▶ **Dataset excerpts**
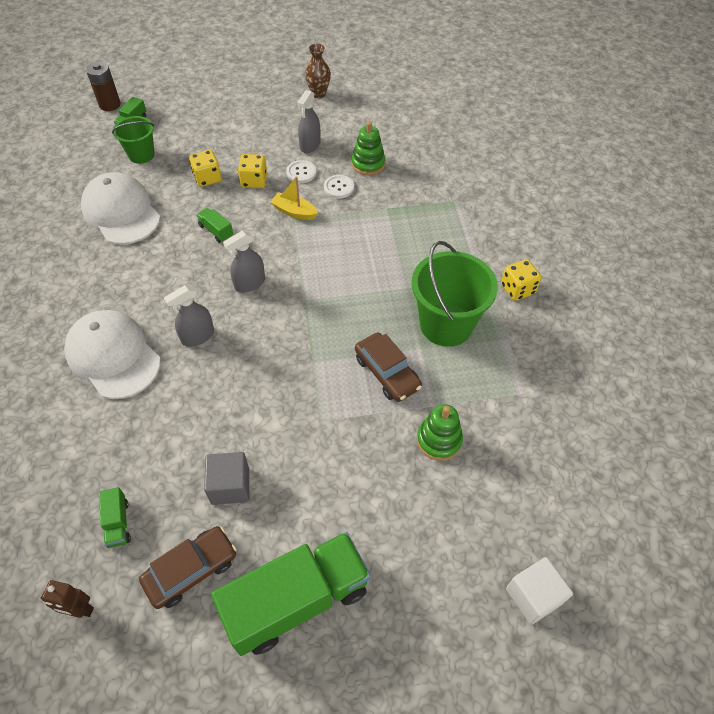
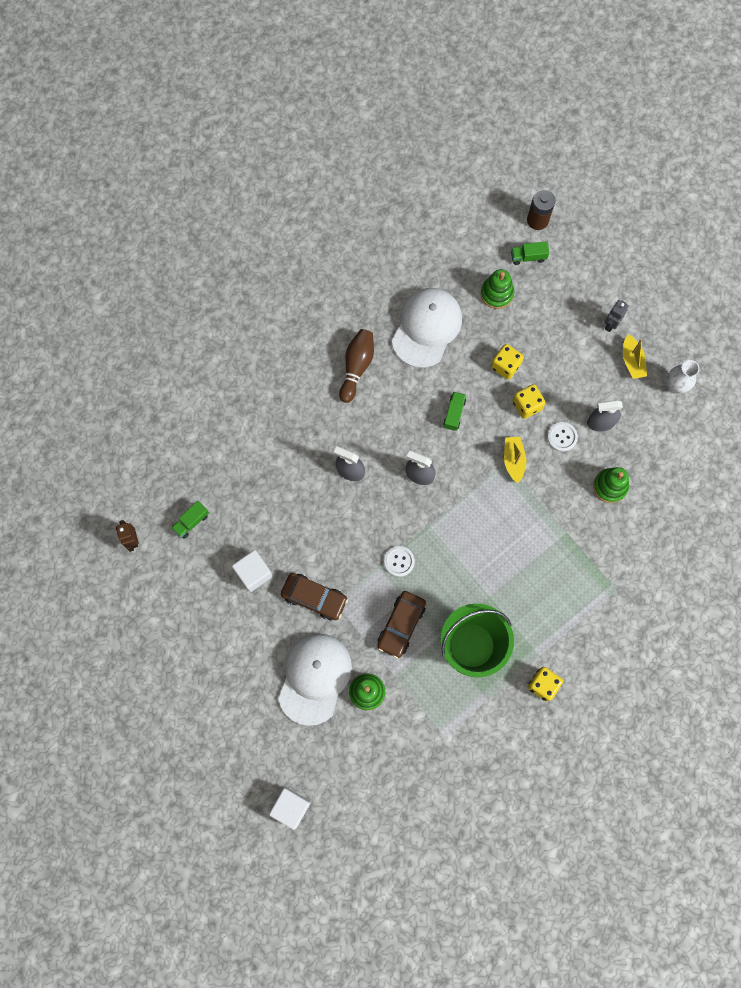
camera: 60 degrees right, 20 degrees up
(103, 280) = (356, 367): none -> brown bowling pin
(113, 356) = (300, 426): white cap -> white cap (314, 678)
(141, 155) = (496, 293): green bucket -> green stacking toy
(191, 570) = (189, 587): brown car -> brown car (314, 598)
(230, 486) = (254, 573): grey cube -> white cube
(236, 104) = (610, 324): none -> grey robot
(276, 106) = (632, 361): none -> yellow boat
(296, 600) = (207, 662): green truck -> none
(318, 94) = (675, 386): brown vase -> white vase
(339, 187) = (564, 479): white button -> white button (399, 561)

▶ **WHAT YOU WILL DO**
Could you repeat exactly the lines from the first one of the records above through the line containing "(230, 486) = (254, 573): grey", leaving out any pictures?

▶ **ANSWER AREA**
camera: 60 degrees right, 20 degrees up
(103, 280) = (356, 367): none -> brown bowling pin
(113, 356) = (300, 426): white cap -> white cap (314, 678)
(141, 155) = (496, 293): green bucket -> green stacking toy
(191, 570) = (189, 587): brown car -> brown car (314, 598)
(230, 486) = (254, 573): grey cube -> white cube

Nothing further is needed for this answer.